## RECORDS TO USE:
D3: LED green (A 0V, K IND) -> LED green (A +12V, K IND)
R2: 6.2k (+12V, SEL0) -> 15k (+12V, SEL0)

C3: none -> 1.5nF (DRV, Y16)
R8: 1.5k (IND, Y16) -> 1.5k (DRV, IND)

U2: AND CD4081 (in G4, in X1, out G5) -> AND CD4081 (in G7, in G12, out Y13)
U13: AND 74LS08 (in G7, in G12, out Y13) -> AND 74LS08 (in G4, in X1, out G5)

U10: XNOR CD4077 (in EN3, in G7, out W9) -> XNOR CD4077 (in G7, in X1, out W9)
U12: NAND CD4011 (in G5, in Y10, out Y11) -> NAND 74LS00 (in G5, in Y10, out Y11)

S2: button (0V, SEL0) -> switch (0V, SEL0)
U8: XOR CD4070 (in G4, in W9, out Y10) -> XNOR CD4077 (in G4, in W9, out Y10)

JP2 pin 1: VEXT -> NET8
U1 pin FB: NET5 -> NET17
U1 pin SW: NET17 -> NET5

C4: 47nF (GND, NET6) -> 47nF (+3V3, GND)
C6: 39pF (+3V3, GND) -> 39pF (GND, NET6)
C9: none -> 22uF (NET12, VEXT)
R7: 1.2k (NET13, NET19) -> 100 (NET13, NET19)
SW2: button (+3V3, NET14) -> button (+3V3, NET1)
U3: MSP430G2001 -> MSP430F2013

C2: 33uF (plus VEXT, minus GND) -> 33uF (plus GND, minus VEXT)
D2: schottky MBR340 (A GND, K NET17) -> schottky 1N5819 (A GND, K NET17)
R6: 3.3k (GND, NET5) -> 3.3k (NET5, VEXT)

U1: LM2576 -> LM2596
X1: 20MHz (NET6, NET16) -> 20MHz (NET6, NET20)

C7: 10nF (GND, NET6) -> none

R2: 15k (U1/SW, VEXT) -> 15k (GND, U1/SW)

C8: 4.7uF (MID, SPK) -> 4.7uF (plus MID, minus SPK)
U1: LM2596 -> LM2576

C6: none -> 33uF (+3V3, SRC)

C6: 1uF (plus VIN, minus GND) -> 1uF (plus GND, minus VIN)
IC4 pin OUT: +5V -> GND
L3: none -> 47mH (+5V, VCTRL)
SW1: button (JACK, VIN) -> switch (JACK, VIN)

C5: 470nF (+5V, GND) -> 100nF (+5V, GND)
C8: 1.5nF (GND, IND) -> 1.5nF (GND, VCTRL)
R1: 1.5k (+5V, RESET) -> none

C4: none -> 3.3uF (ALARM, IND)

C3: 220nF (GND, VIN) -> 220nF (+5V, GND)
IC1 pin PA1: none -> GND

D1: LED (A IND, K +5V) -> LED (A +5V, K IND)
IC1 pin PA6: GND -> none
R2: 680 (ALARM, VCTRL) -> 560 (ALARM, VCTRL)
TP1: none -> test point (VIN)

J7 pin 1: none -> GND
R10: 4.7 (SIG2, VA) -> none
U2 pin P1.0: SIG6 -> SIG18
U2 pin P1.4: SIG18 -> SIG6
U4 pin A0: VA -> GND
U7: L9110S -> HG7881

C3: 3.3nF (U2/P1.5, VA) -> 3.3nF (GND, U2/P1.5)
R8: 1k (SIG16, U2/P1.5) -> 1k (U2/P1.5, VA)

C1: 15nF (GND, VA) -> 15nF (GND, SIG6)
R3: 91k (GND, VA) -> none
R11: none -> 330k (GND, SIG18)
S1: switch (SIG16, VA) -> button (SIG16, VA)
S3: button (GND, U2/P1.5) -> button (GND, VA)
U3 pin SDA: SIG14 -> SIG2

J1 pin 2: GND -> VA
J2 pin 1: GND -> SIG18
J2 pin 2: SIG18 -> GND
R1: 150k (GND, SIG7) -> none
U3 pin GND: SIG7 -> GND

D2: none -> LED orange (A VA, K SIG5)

## WHAT TO WORK ON:
Up to the line containing "U3 pin SDA: SIG14 -> SIG2", skip everything; from that line through the last line above, return each line exactly.

## ANSWER BELOW:
U3 pin SDA: SIG14 -> SIG2

J1 pin 2: GND -> VA
J2 pin 1: GND -> SIG18
J2 pin 2: SIG18 -> GND
R1: 150k (GND, SIG7) -> none
U3 pin GND: SIG7 -> GND

D2: none -> LED orange (A VA, K SIG5)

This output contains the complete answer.